▸ WORK REQUIRED:
The entries below hold a line with "R6: 22k (n15, n24) -> 4.7k (n15, n24)" and a line with "V1: 3.3V (plus". Return those lines and all that lie between them, exactly and only.

▸ EXTRACTED ENTRIES:

------------------------------------------------------------

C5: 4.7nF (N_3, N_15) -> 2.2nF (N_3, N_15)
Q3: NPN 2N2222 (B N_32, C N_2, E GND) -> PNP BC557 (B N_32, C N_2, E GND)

------------------------------------------------------------

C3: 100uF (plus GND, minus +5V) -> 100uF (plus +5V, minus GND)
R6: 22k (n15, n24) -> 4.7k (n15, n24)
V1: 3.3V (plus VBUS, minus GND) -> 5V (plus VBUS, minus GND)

------------------------------------------------------------

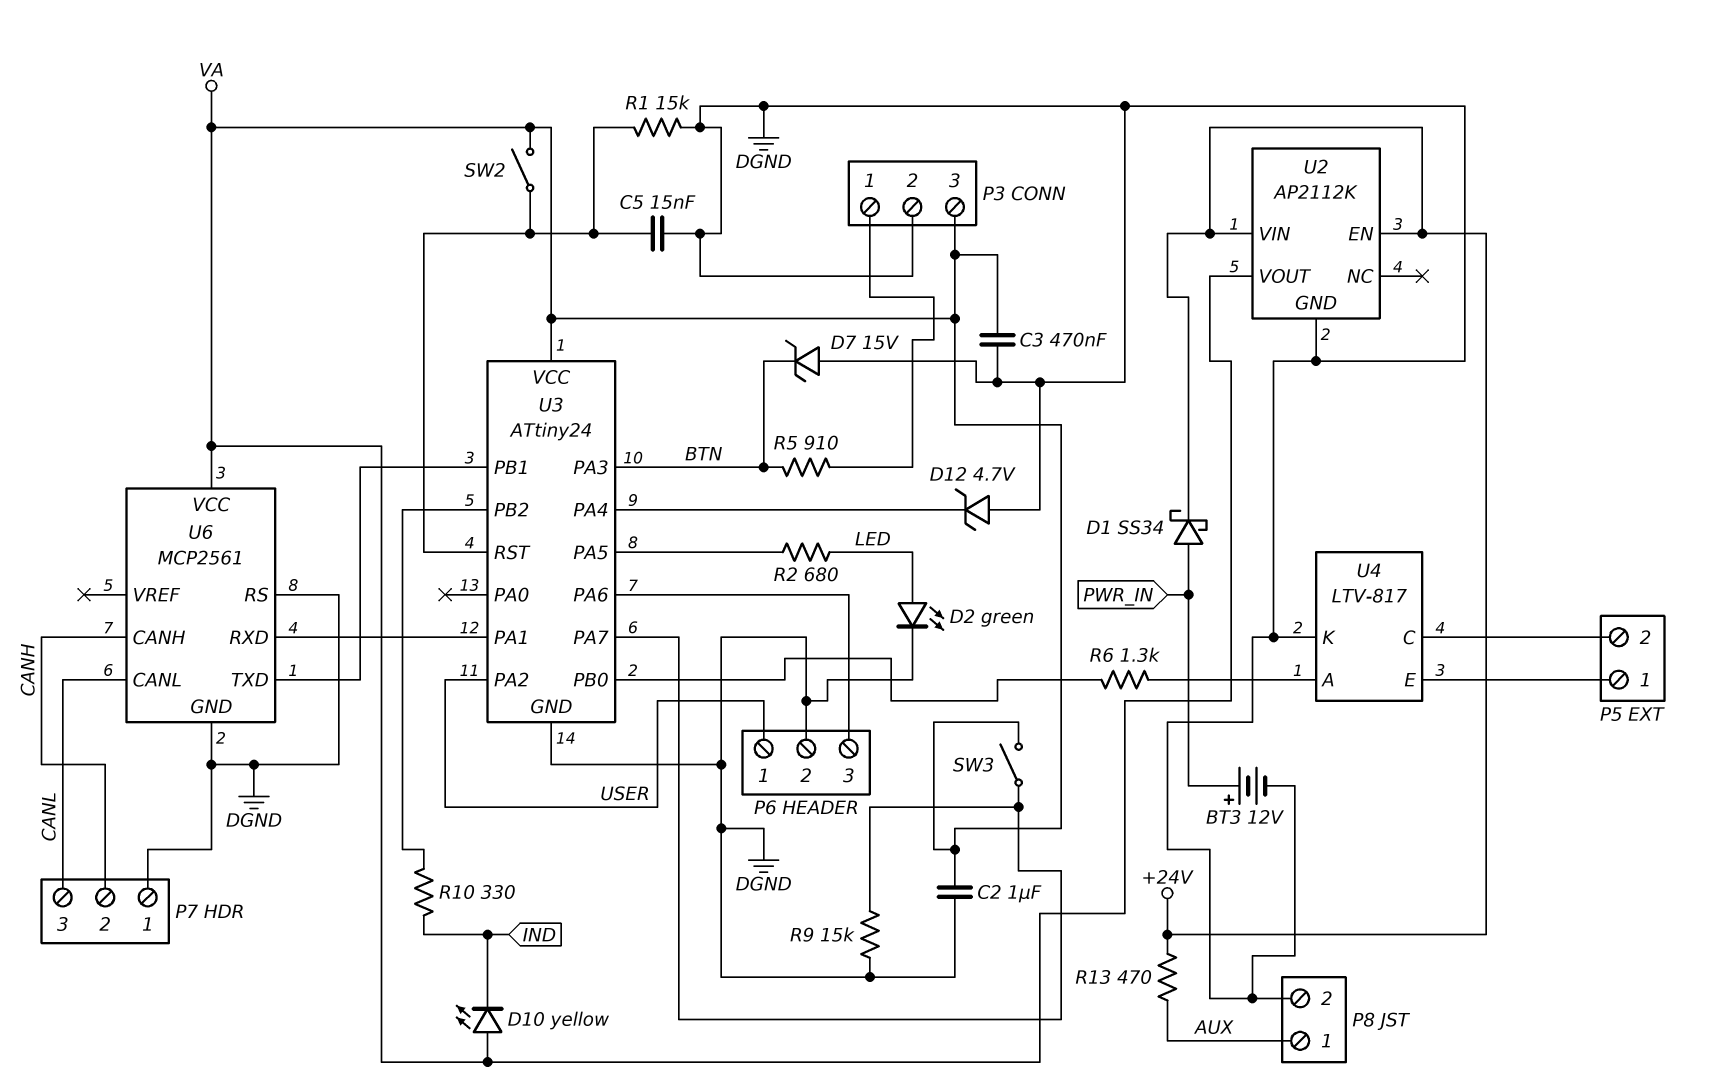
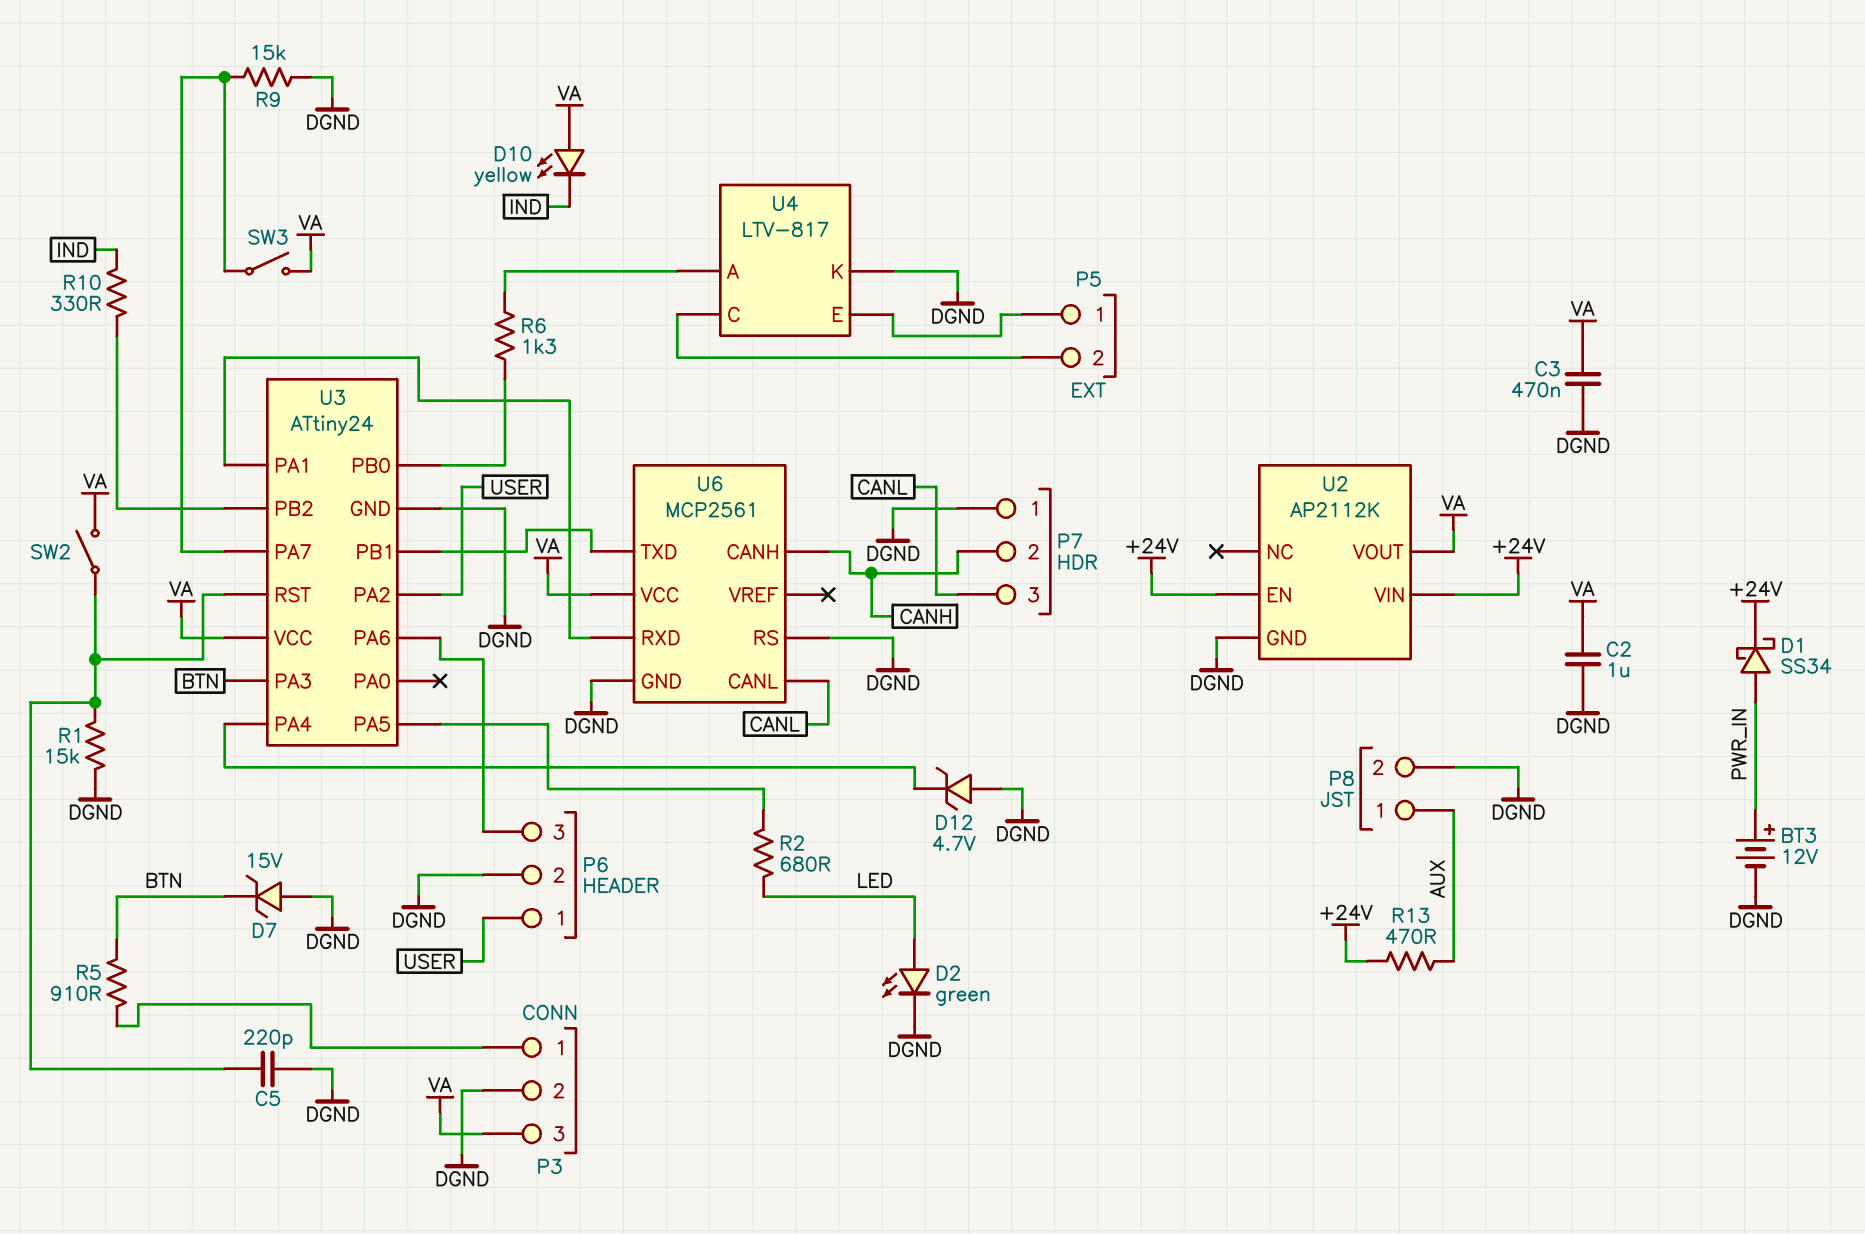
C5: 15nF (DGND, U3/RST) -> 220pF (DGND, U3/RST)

------------------------------------------------------------

▸ ANSWER AREA:
R6: 22k (n15, n24) -> 4.7k (n15, n24)
V1: 3.3V (plus VBUS, minus GND) -> 5V (plus VBUS, minus GND)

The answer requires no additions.